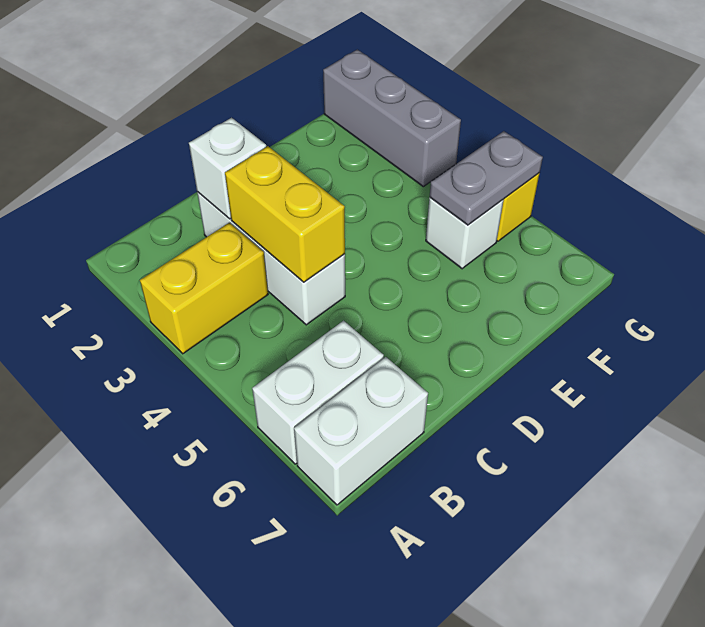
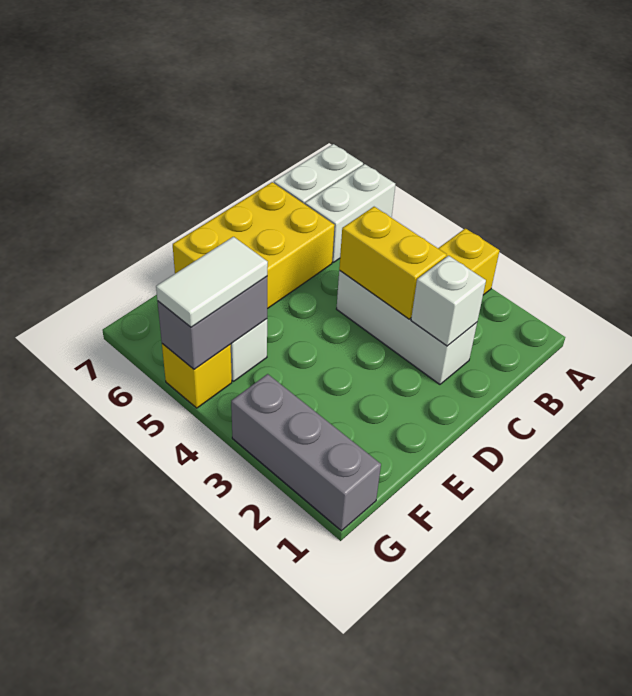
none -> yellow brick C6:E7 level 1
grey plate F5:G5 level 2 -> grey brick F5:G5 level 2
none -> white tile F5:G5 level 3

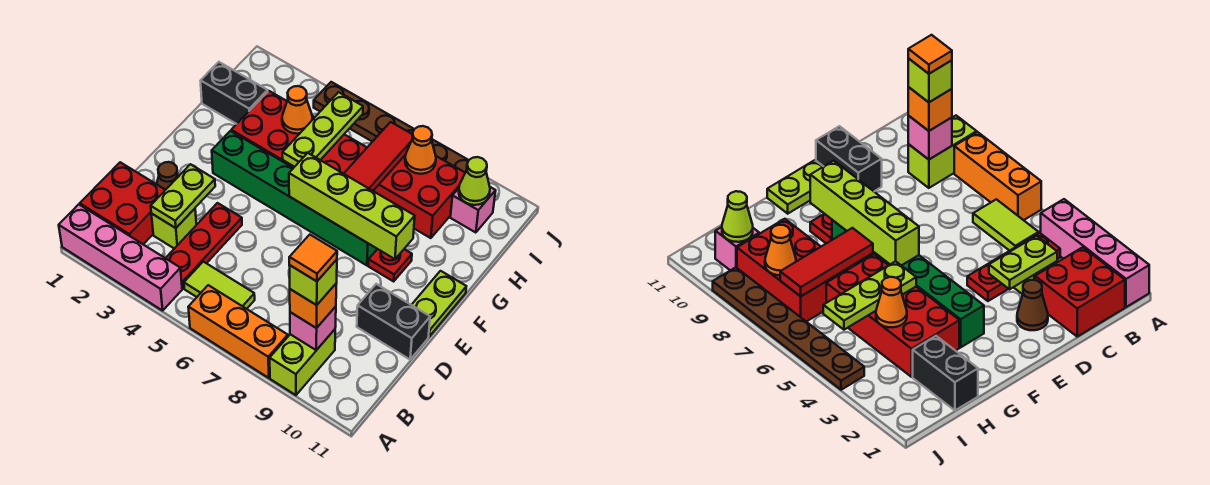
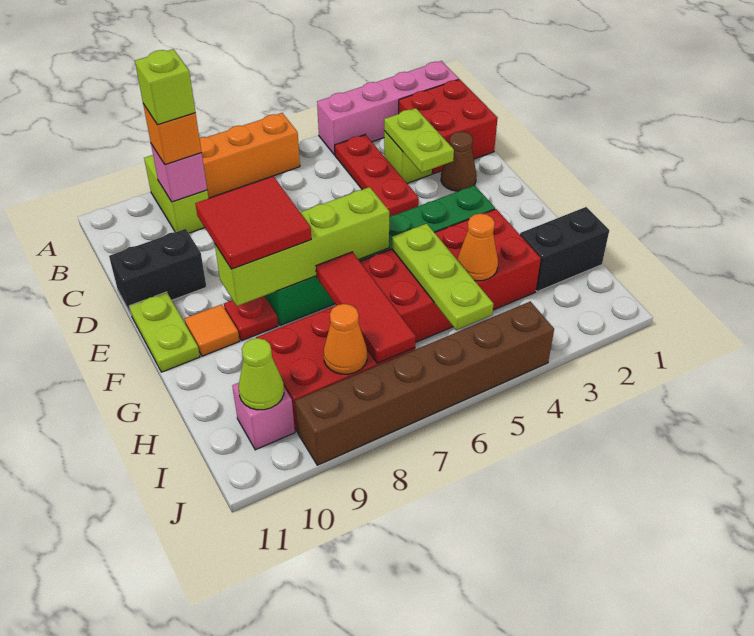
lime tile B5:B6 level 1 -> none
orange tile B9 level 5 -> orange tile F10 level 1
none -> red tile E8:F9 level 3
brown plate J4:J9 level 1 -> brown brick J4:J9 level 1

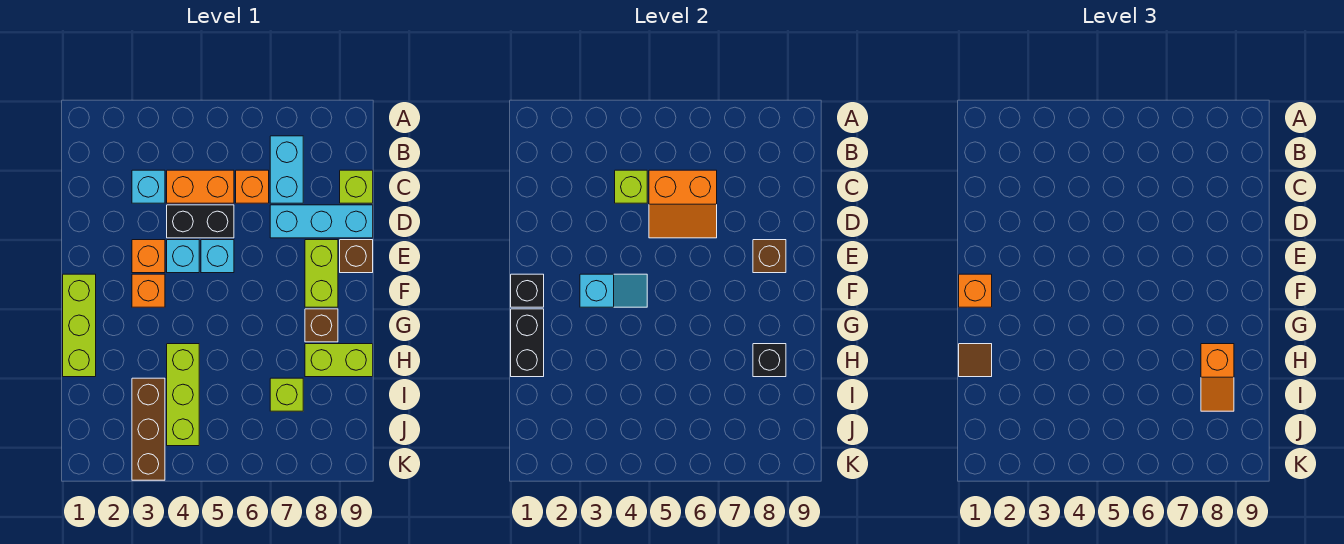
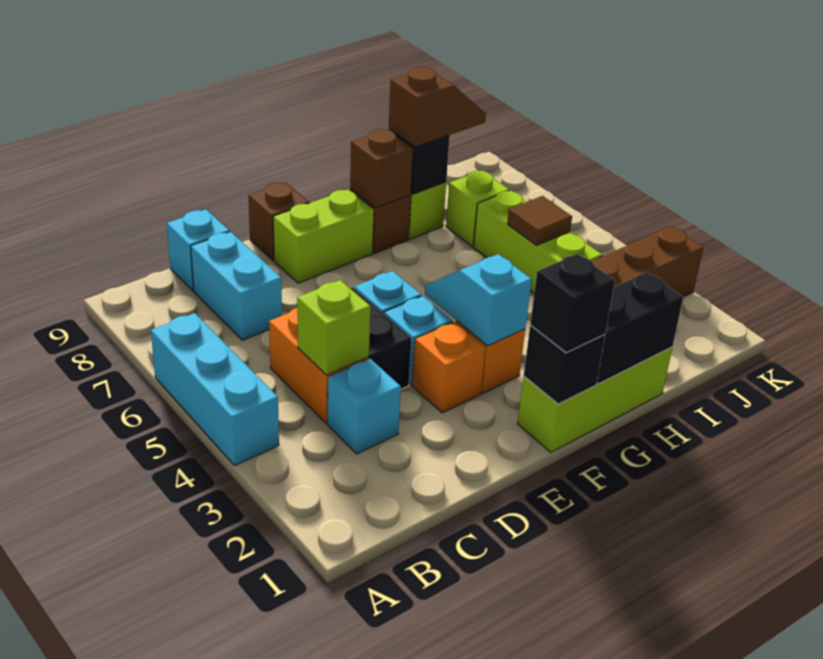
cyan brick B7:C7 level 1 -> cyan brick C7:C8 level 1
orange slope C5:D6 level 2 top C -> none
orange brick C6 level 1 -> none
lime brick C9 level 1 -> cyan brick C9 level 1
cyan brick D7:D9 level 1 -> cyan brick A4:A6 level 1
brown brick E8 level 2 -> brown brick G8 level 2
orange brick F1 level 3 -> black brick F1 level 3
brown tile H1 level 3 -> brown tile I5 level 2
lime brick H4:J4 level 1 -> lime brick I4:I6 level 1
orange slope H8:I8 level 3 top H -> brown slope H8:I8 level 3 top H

-------

The lines to reproduce run from the one containing "orange brick F1" to the last line of the listing; print them exactly, including both ends.

orange brick F1 level 3 -> black brick F1 level 3
brown tile H1 level 3 -> brown tile I5 level 2
lime brick H4:J4 level 1 -> lime brick I4:I6 level 1
orange slope H8:I8 level 3 top H -> brown slope H8:I8 level 3 top H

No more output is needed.